(Items from a data source)
===============
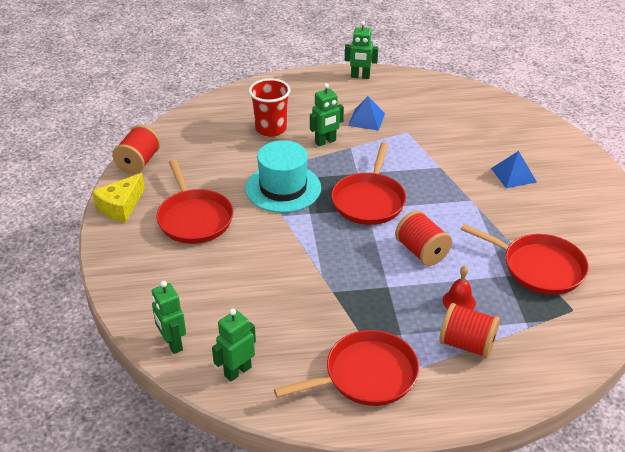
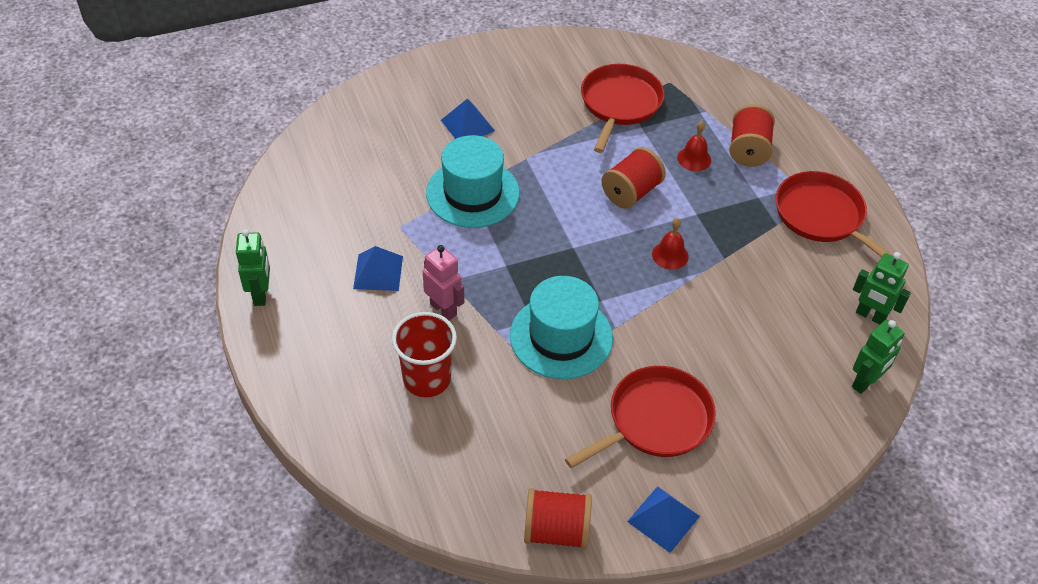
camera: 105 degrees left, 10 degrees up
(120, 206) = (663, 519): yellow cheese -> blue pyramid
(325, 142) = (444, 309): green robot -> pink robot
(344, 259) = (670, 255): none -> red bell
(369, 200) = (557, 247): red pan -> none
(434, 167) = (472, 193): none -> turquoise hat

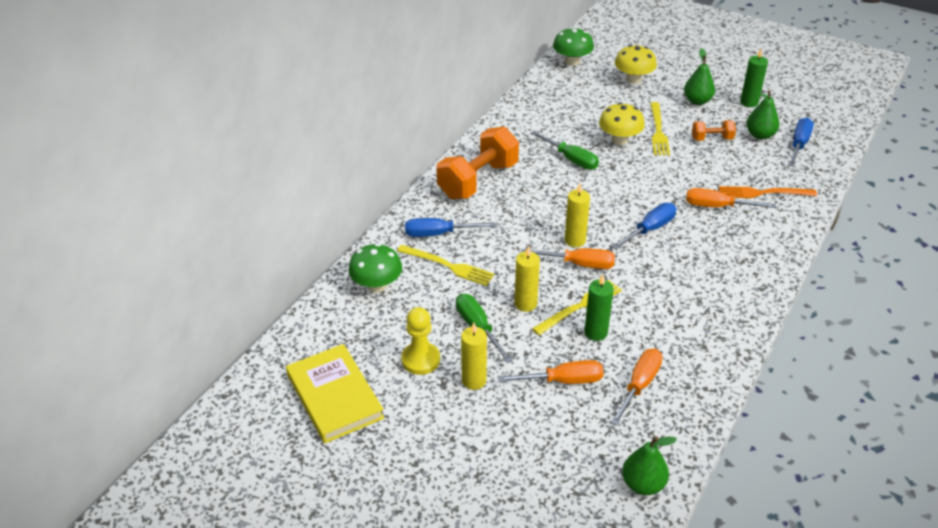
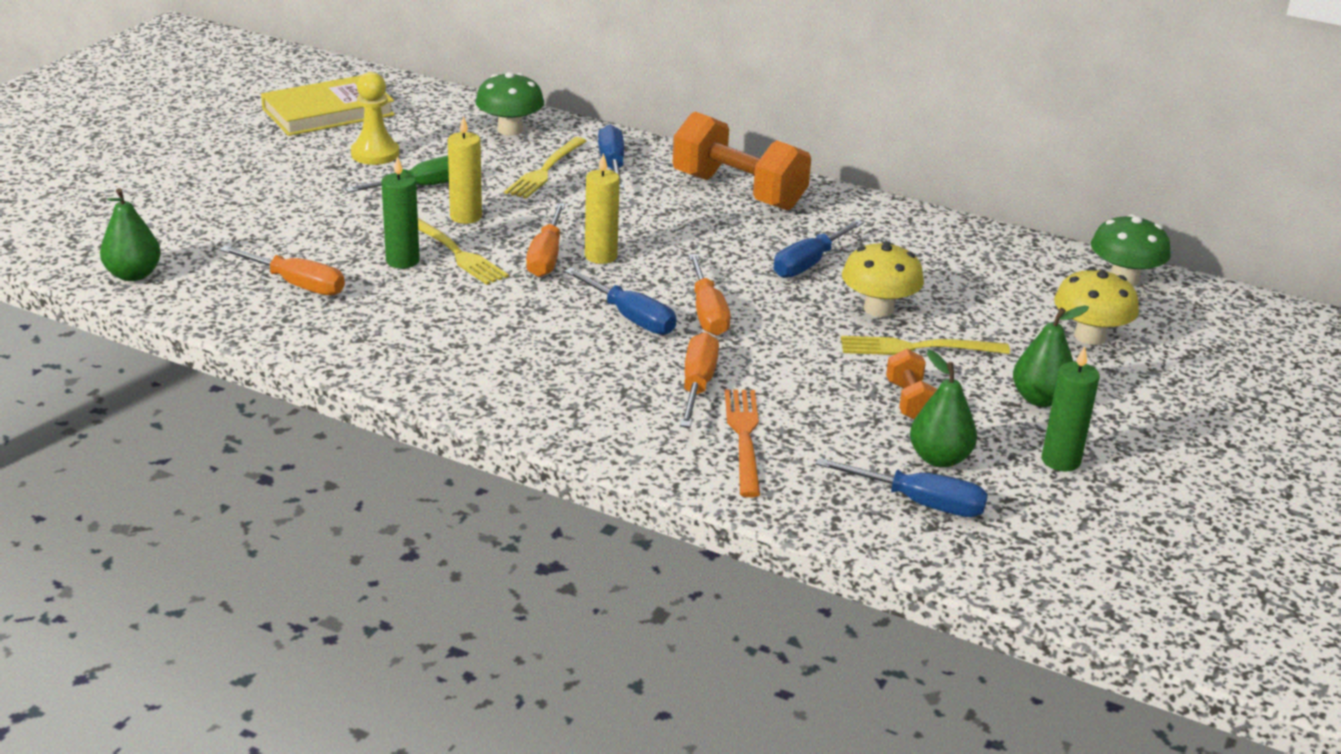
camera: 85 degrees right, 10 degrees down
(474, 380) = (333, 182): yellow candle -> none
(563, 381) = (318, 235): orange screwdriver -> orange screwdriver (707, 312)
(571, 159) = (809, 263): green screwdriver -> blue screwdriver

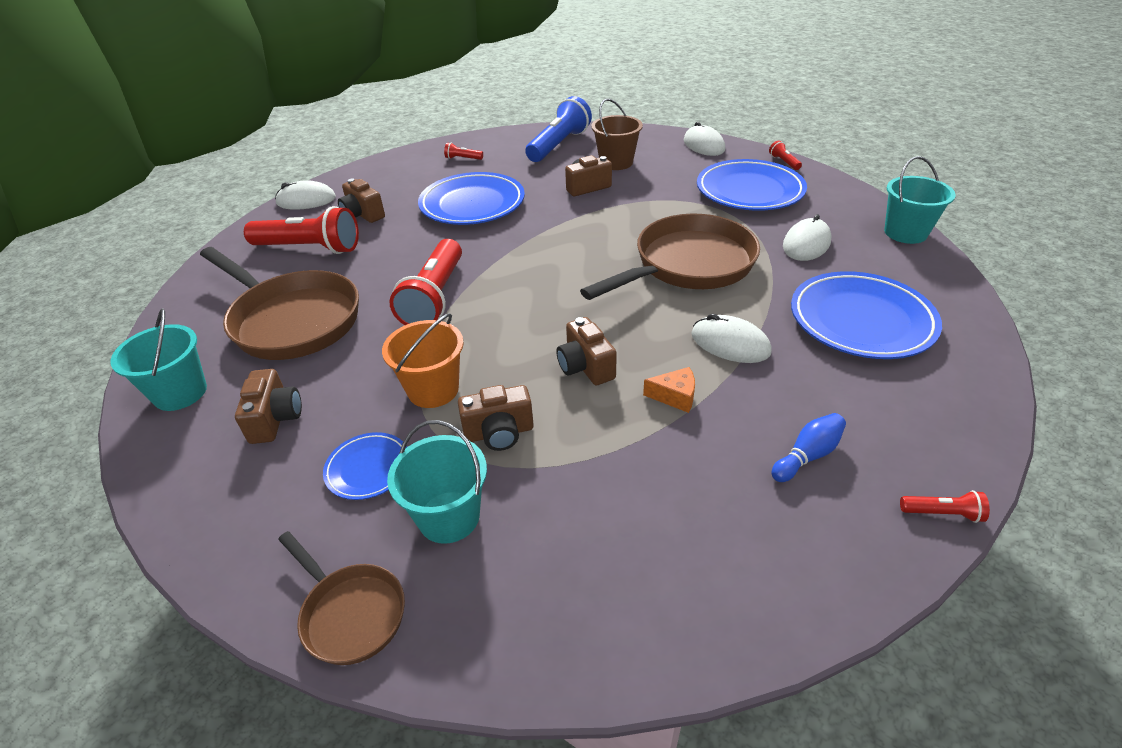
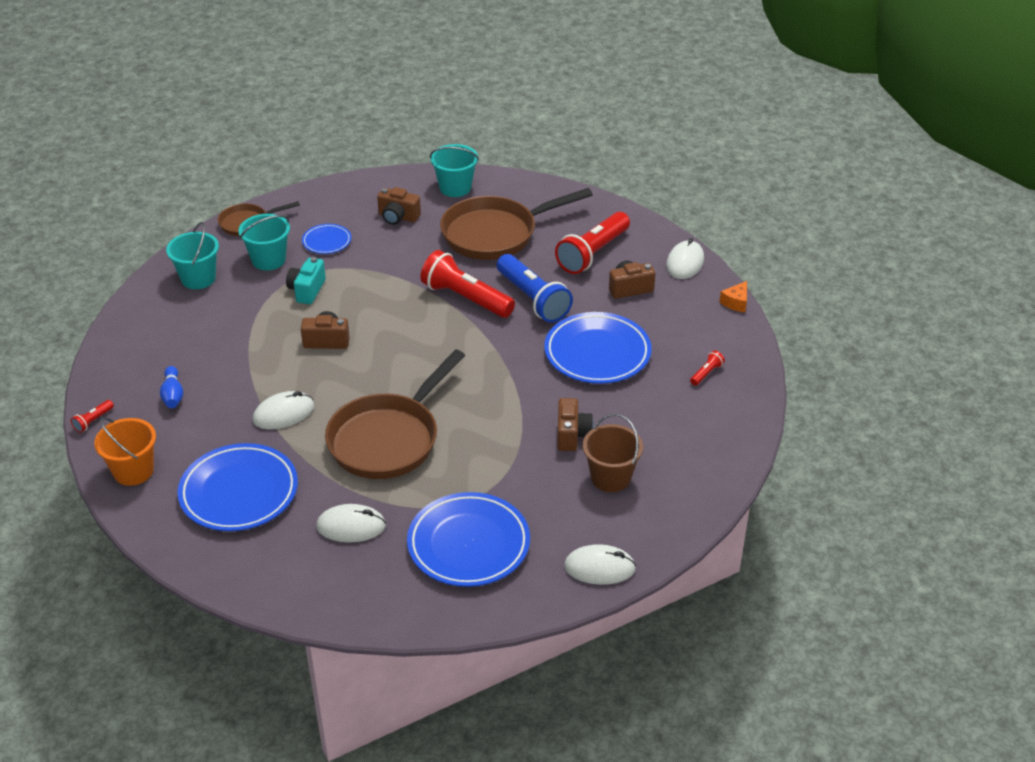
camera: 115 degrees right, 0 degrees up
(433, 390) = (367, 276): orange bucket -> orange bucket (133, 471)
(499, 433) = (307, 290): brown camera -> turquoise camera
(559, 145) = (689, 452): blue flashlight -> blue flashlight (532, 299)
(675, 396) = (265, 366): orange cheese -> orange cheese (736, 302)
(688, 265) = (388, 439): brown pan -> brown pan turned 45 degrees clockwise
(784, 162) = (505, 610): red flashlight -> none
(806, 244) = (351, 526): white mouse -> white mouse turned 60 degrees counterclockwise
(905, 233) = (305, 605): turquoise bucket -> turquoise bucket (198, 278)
===============
*ABOUT THIS EXERCISE*
Report every line of the entries that carries the word "green".

*THE ANSWER*
(325, 142) = (444, 309): green robot -> pink robot
(571, 159) = (809, 263): green screwdriver -> blue screwdriver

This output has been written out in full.